Revision tracking records:
━━━━━━━━━━━━━━━━
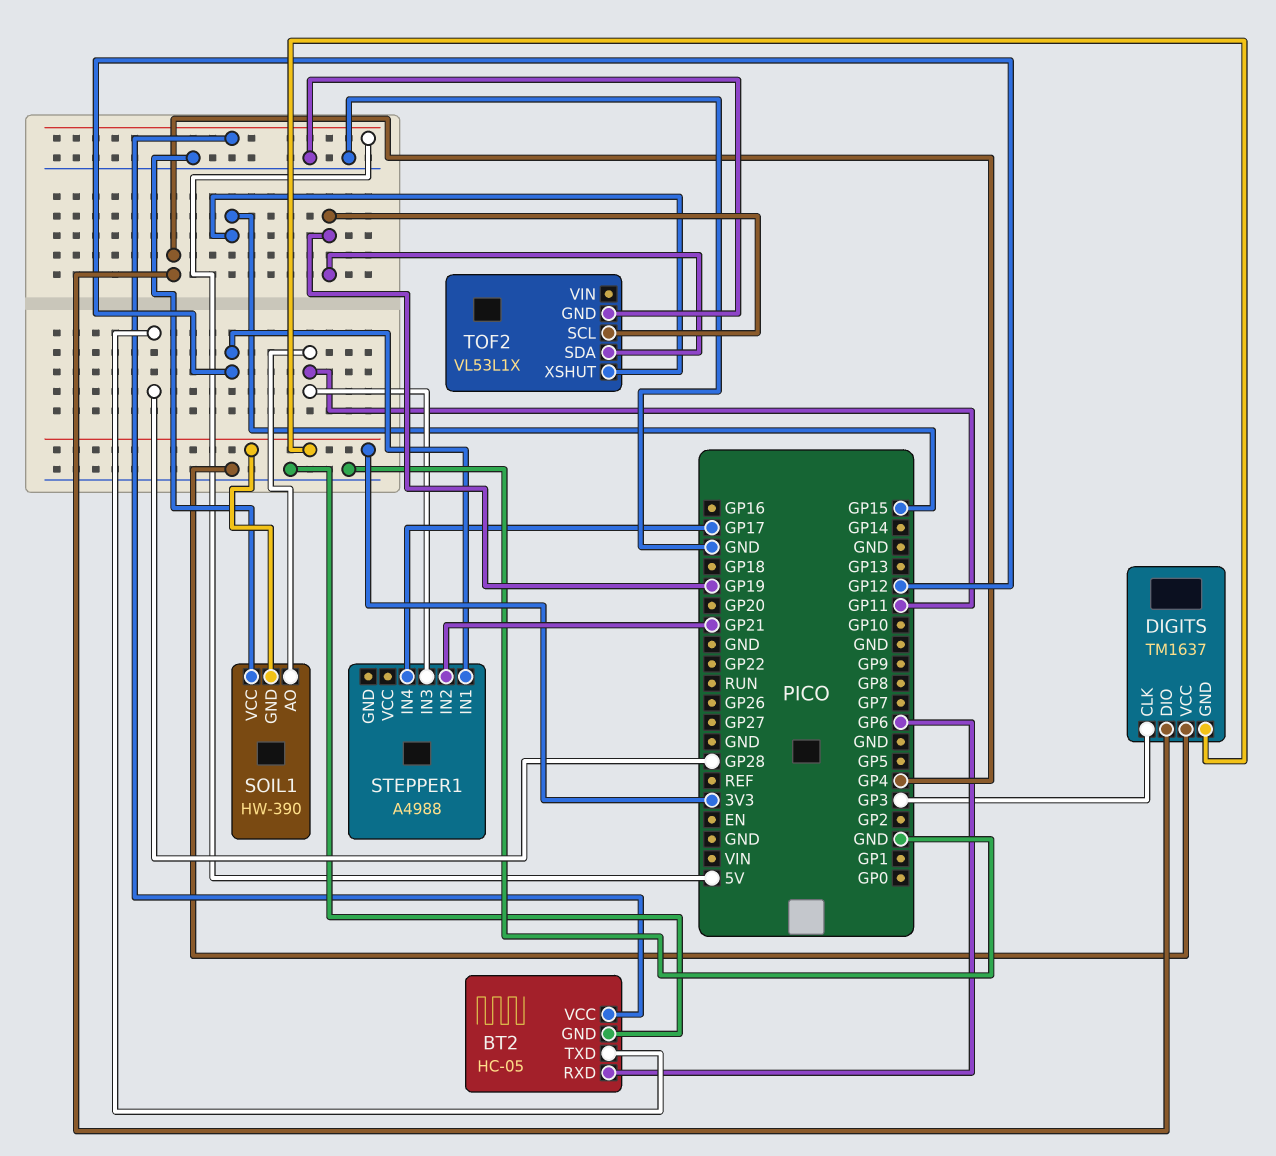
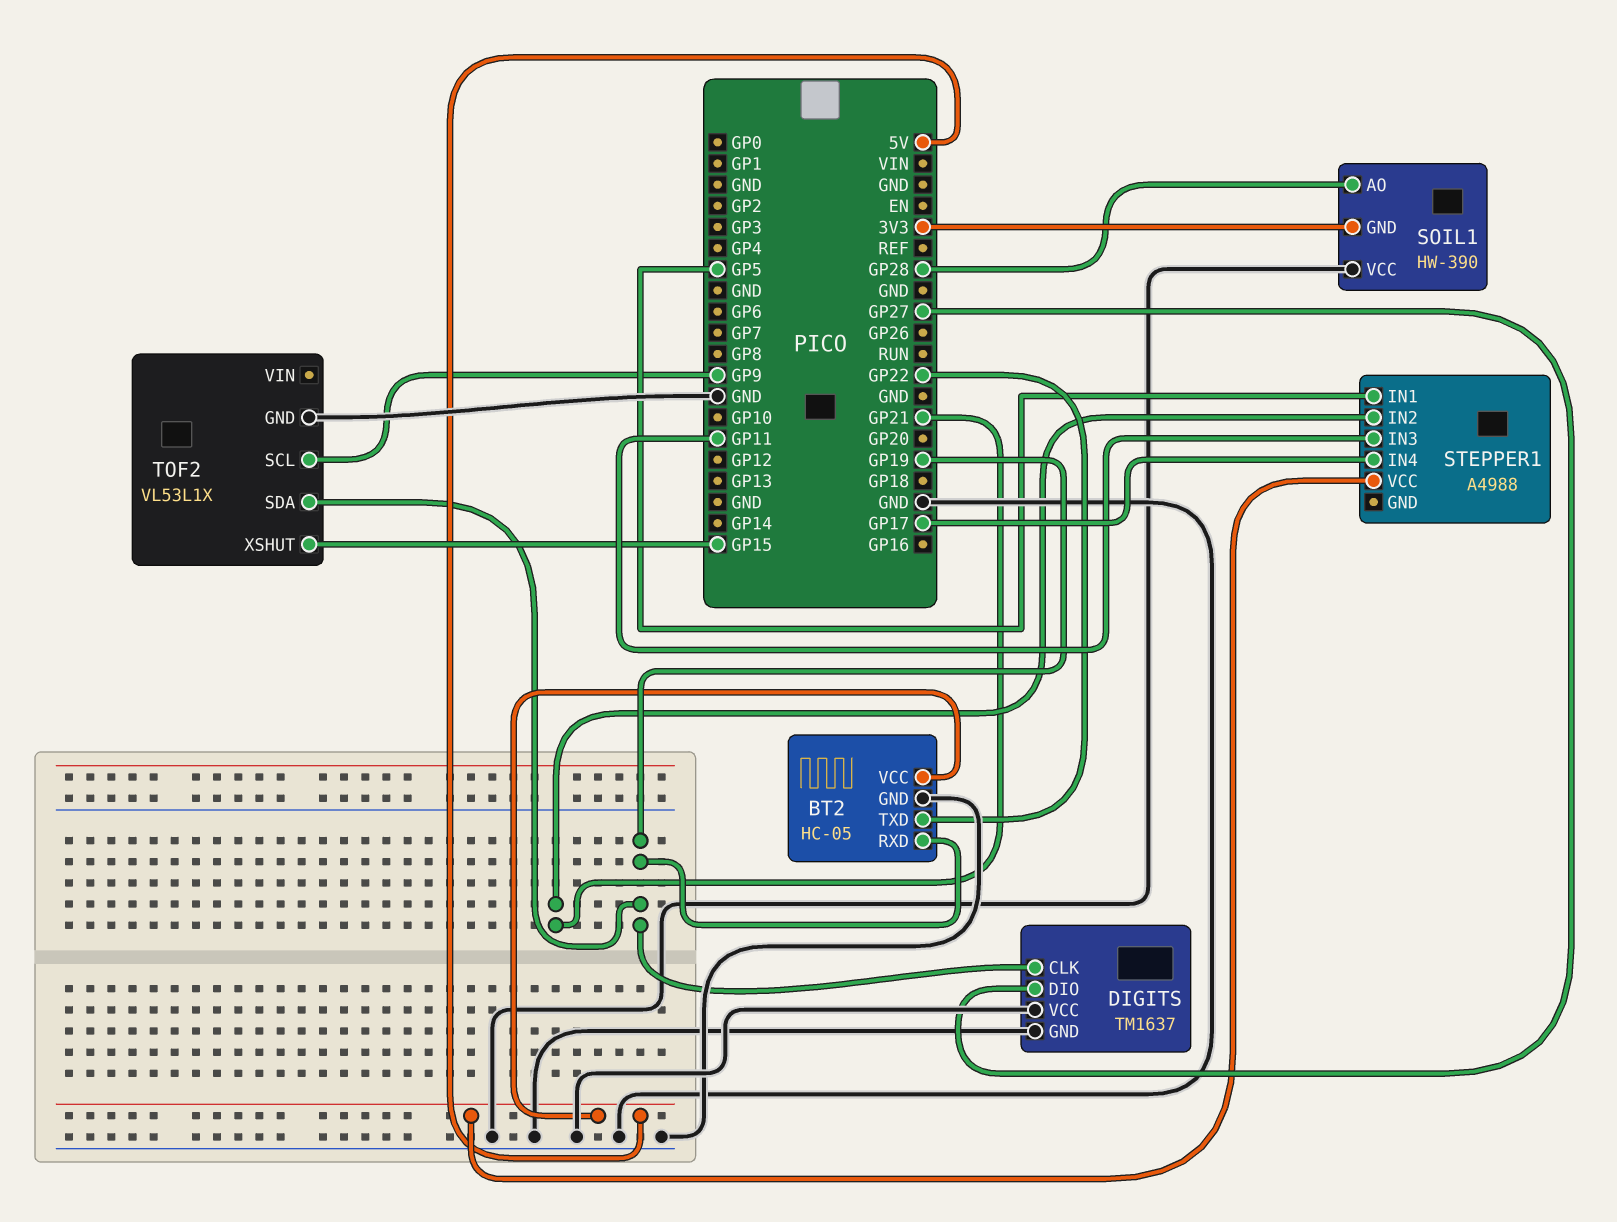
BT2 pin RXD: GP6 -> GP19
BT2 pin TXD: GP28 -> GP22
DIGITS pin CLK: GP3 -> GP19
DIGITS pin DIO: GP4 -> GP27
DIGITS pin GND: 3V3 -> GND
SOIL1 pin AO: GP11 -> GP28
STEPPER1 pin IN1: GP12 -> GP5
STEPPER1 pin VCC: none -> 5V
TOF2 pin SCL: GP19 -> GP9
━━━━━━━━━━━━━━━━
■ The problem: Would you quote, exactly and only, the lines from the one containing "DIGITS pin CLK: GP3 -> GP19" to the end of the entries?

■ Written answer:
DIGITS pin CLK: GP3 -> GP19
DIGITS pin DIO: GP4 -> GP27
DIGITS pin GND: 3V3 -> GND
SOIL1 pin AO: GP11 -> GP28
STEPPER1 pin IN1: GP12 -> GP5
STEPPER1 pin VCC: none -> 5V
TOF2 pin SCL: GP19 -> GP9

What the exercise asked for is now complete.